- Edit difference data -
————

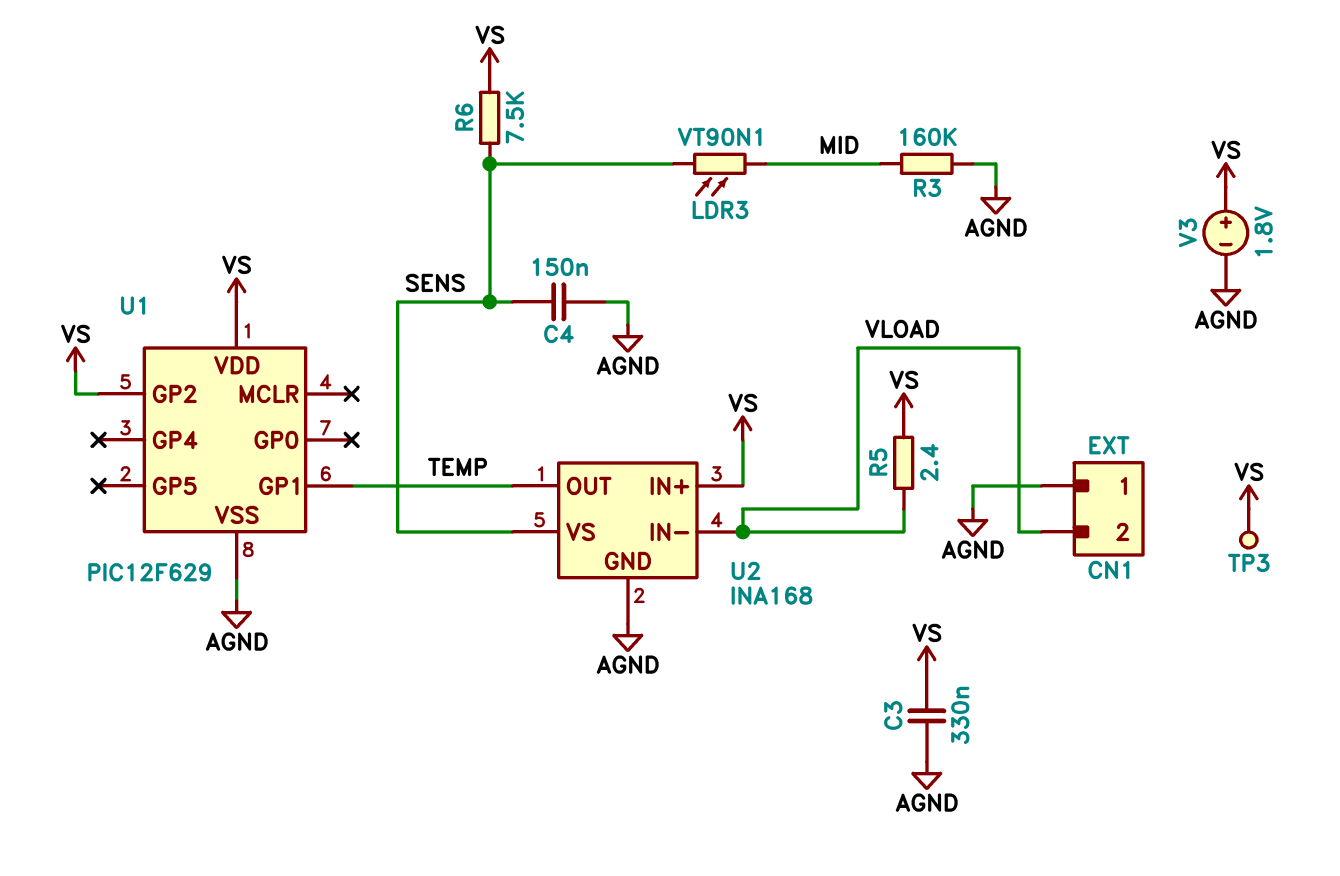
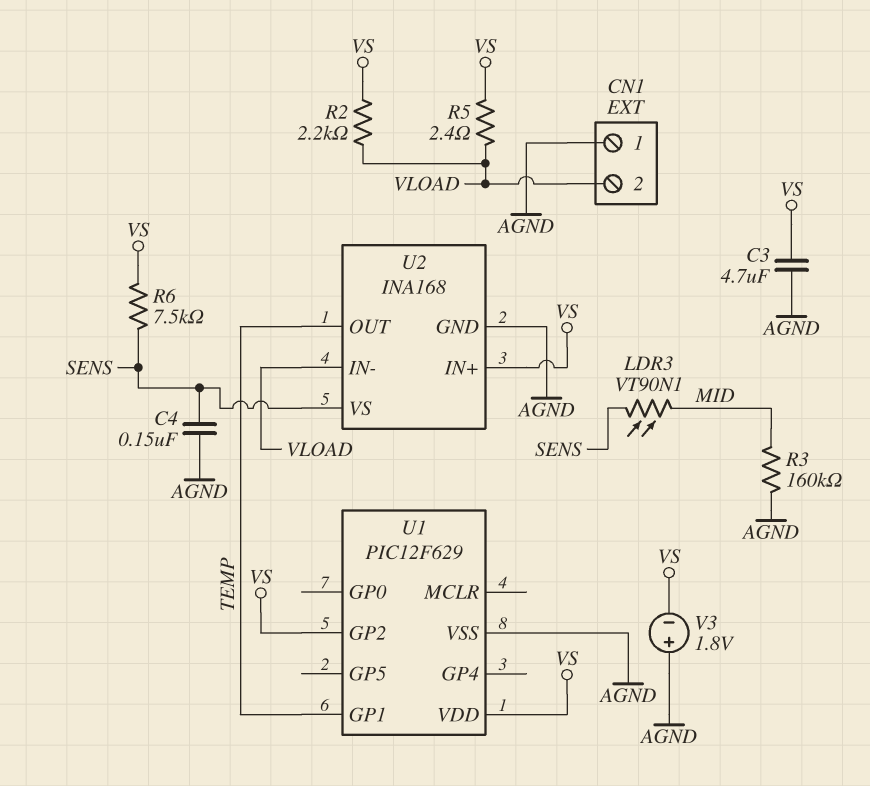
C3: 330nF (AGND, VS) -> 4.7uF (AGND, VS)
R2: none -> 2.2k (VLOAD, VS)
TP3: test point (VS) -> none
V3: 1.8V (plus VS, minus AGND) -> 1.8V (plus AGND, minus VS)

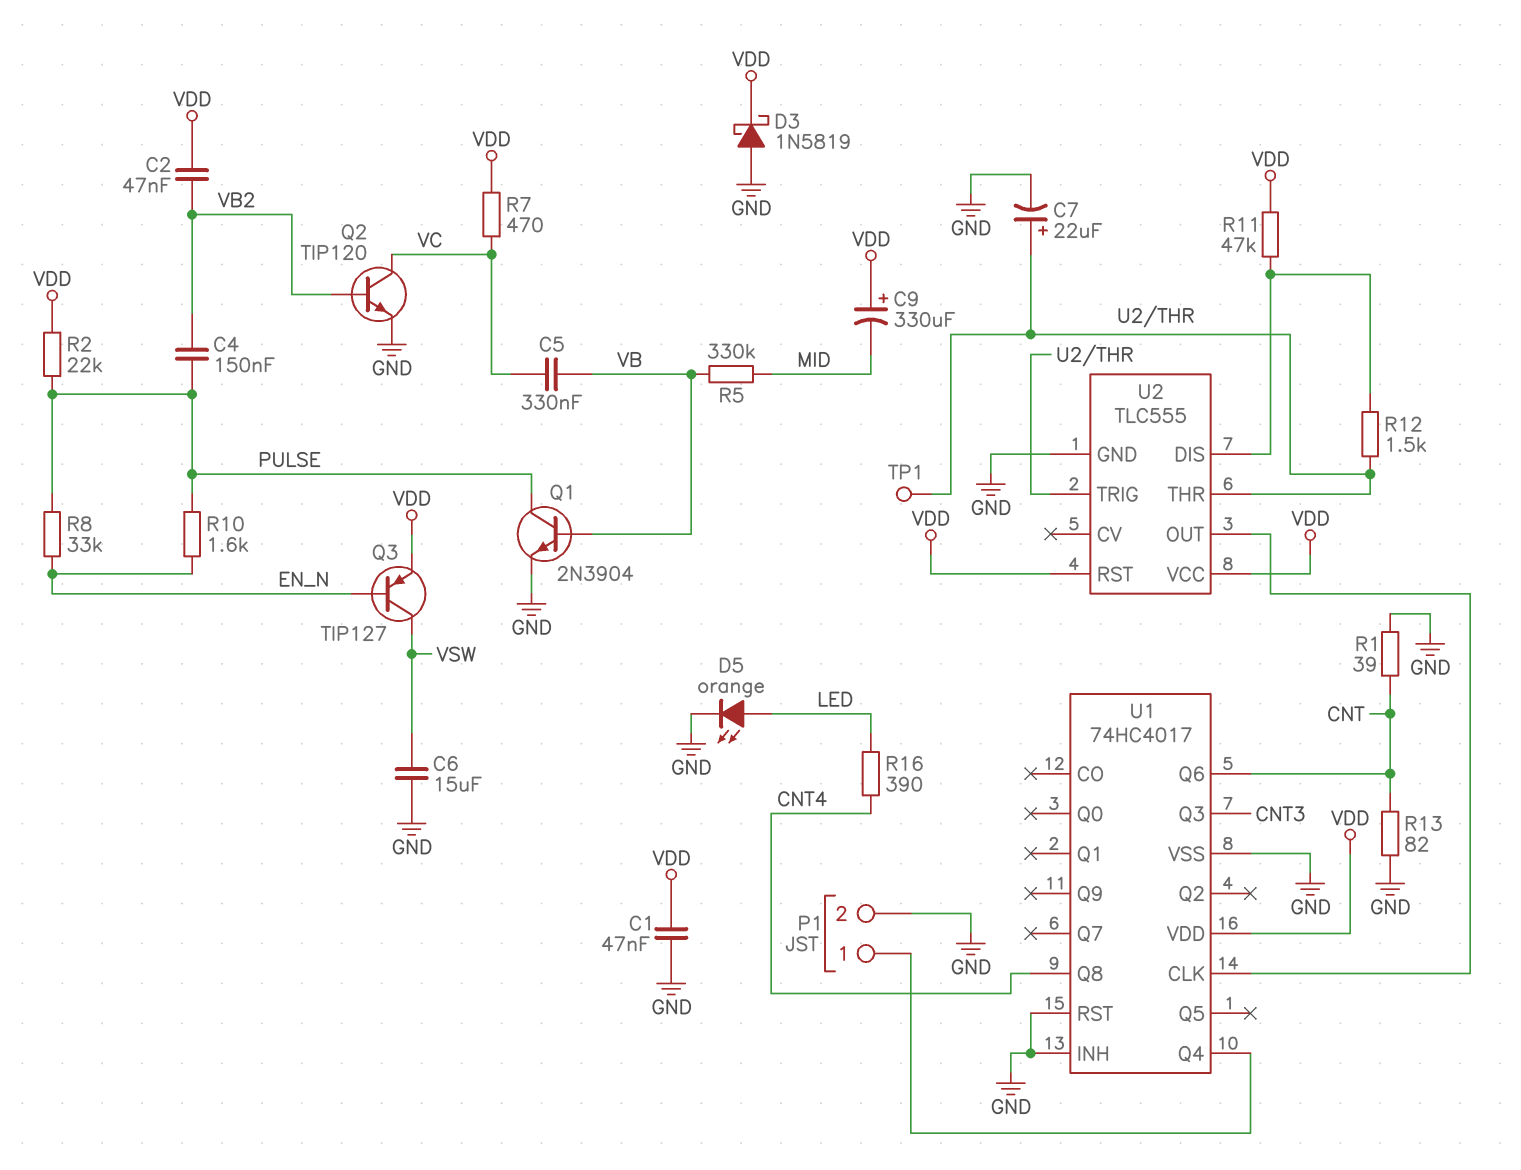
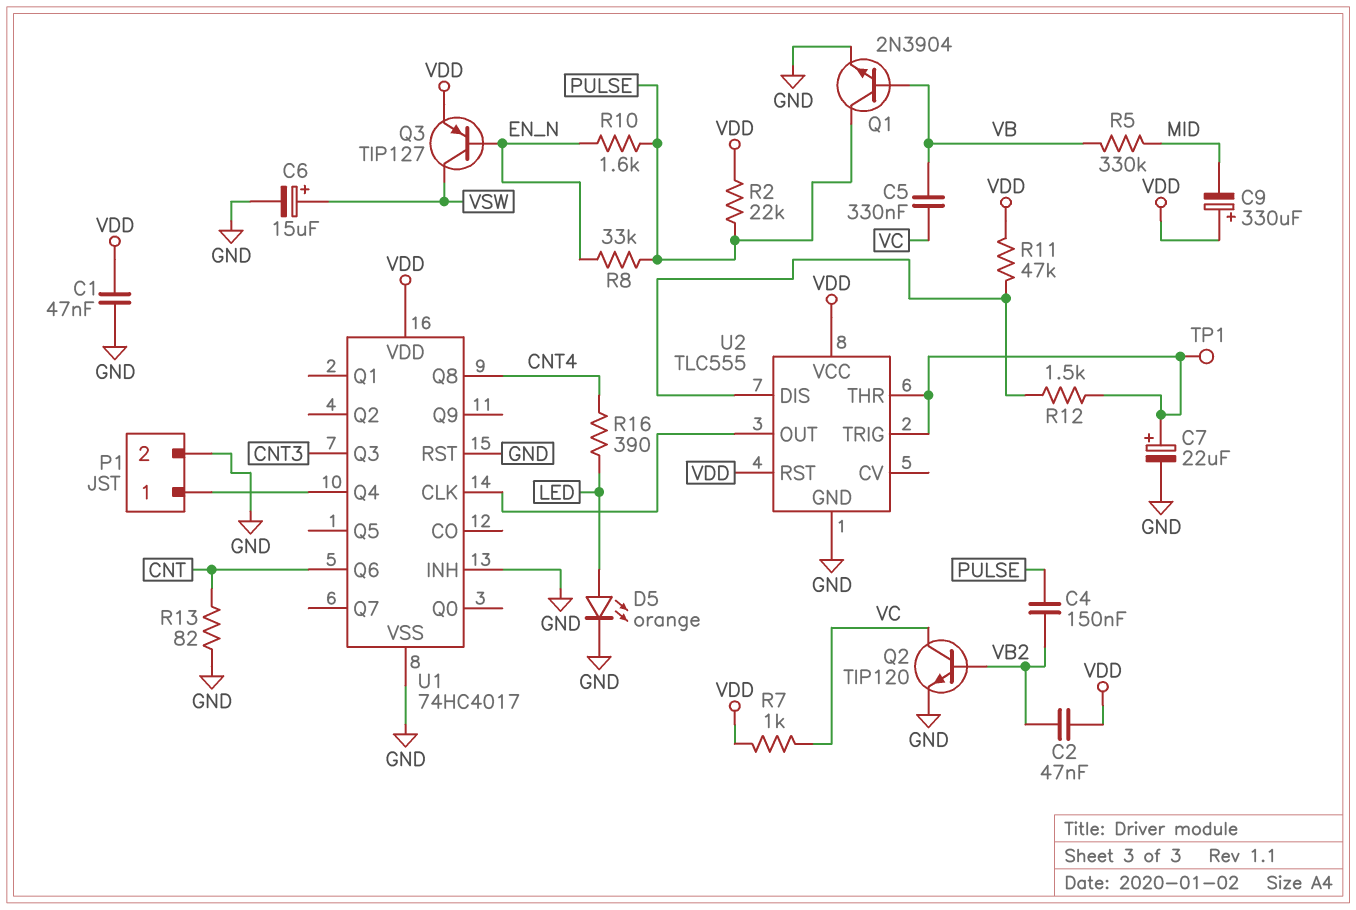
C6: 15uF (GND, VSW) -> 15uF (plus VSW, minus GND)
D3: schottky 1N5819 (A GND, K VDD) -> none
R1: 39 (CNT, GND) -> none
R7: 470 (VC, VDD) -> 1k (VC, VDD)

————

Exactly the lines from the top of the entries through the line with "D3: schottky 1N5819 (A GND, K VDD) -> none", inclusive, must be given again, with every picture omitted.

- Completed task -
C3: 330nF (AGND, VS) -> 4.7uF (AGND, VS)
R2: none -> 2.2k (VLOAD, VS)
TP3: test point (VS) -> none
V3: 1.8V (plus VS, minus AGND) -> 1.8V (plus AGND, minus VS)

C6: 15uF (GND, VSW) -> 15uF (plus VSW, minus GND)
D3: schottky 1N5819 (A GND, K VDD) -> none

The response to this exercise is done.